Segment Start: DATA SECTION
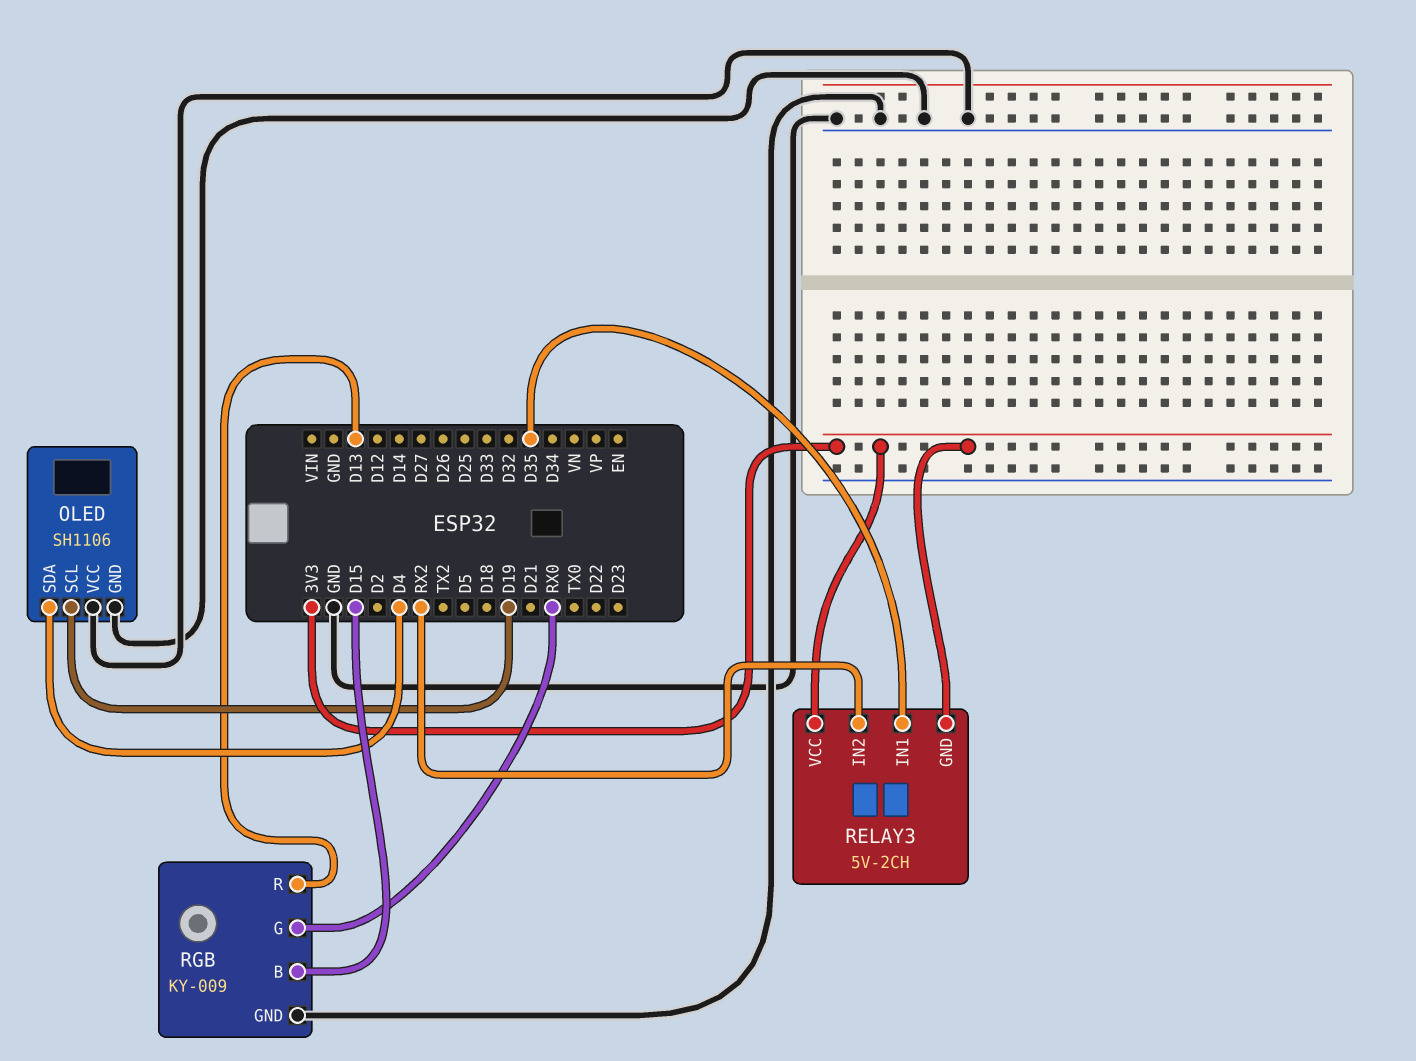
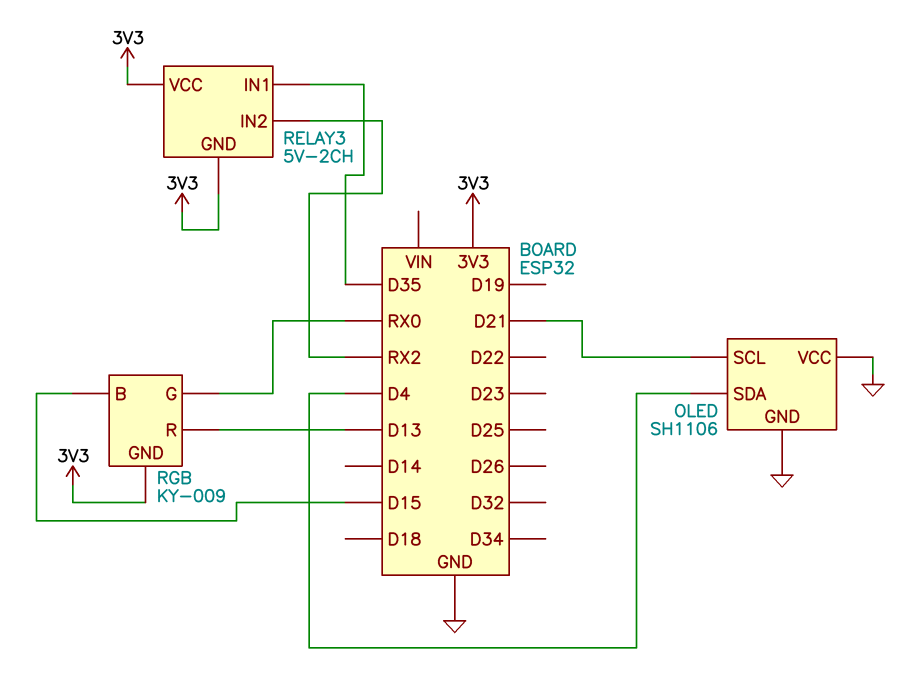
OLED pin SCL: D19 -> D21
RGB pin GND: GND -> 3V3

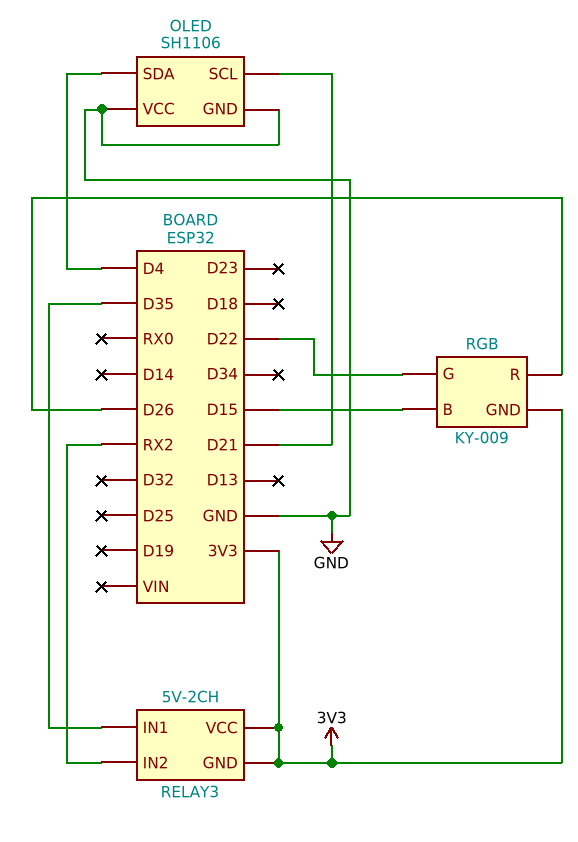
RGB pin G: RX0 -> D22
RGB pin R: D13 -> D26

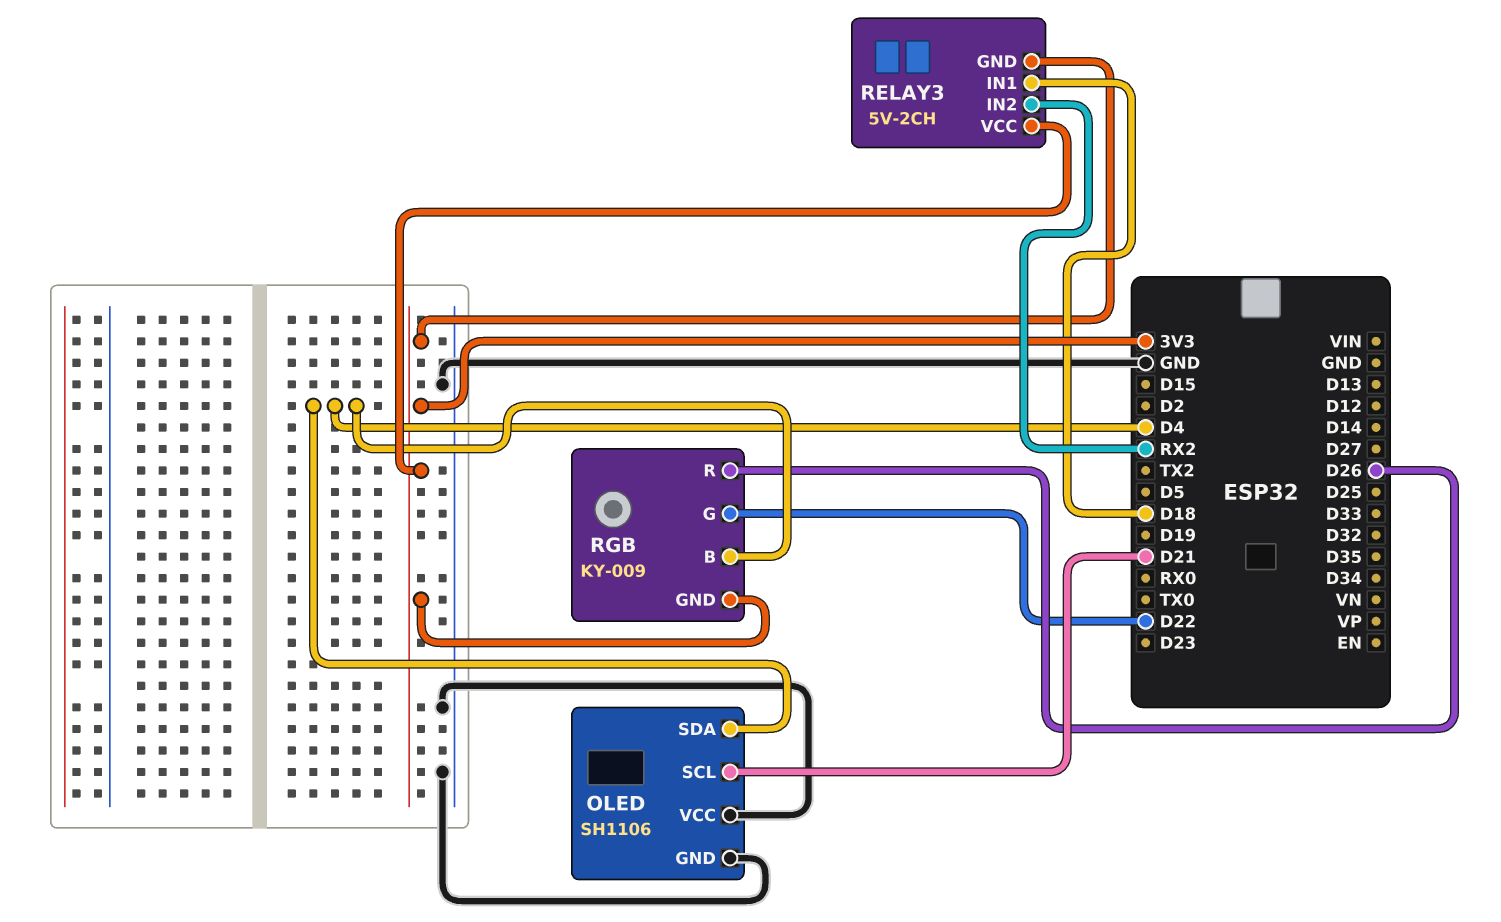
RELAY3 pin IN1: D35 -> D18
RGB pin B: D15 -> D4

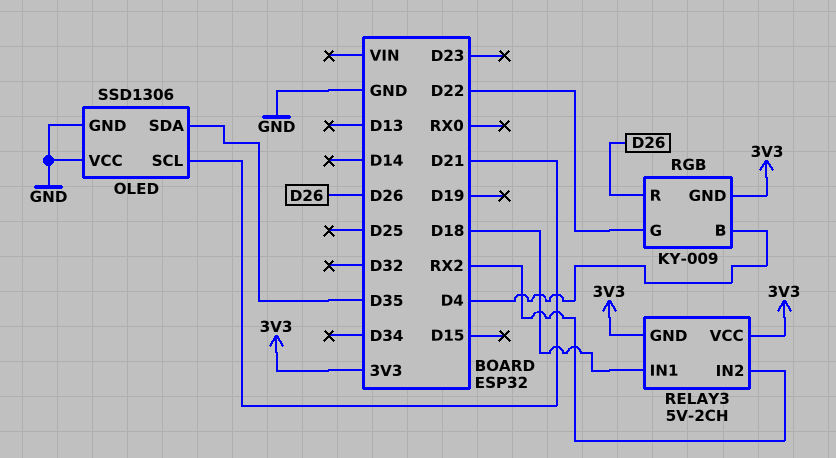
OLED: SH1106 -> SSD1306
OLED pin SDA: D4 -> D35

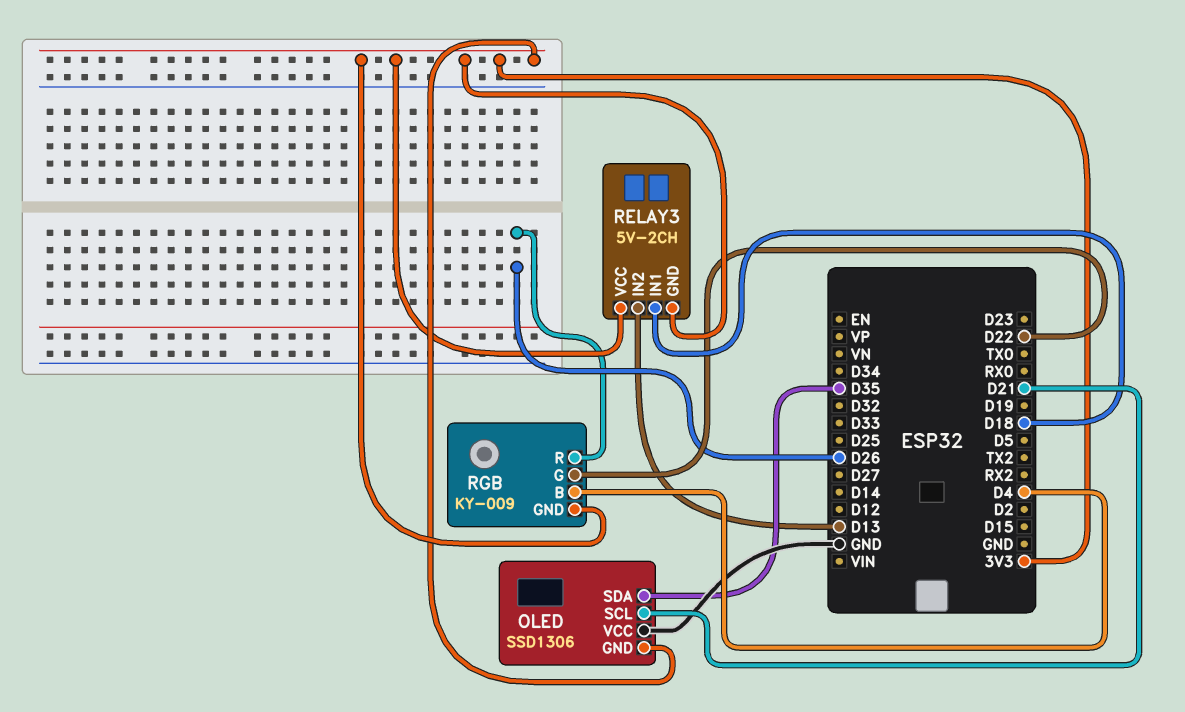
OLED pin GND: GND -> 3V3
RELAY3 pin IN2: RX2 -> D13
Segment End: DATA SECTION
Word-for-word output of every record is needed, with images omitted.

SOLUTION FOR THIS EXERCISE:
OLED pin SCL: D19 -> D21
RGB pin GND: GND -> 3V3

RGB pin G: RX0 -> D22
RGB pin R: D13 -> D26

RELAY3 pin IN1: D35 -> D18
RGB pin B: D15 -> D4

OLED: SH1106 -> SSD1306
OLED pin SDA: D4 -> D35

OLED pin GND: GND -> 3V3
RELAY3 pin IN2: RX2 -> D13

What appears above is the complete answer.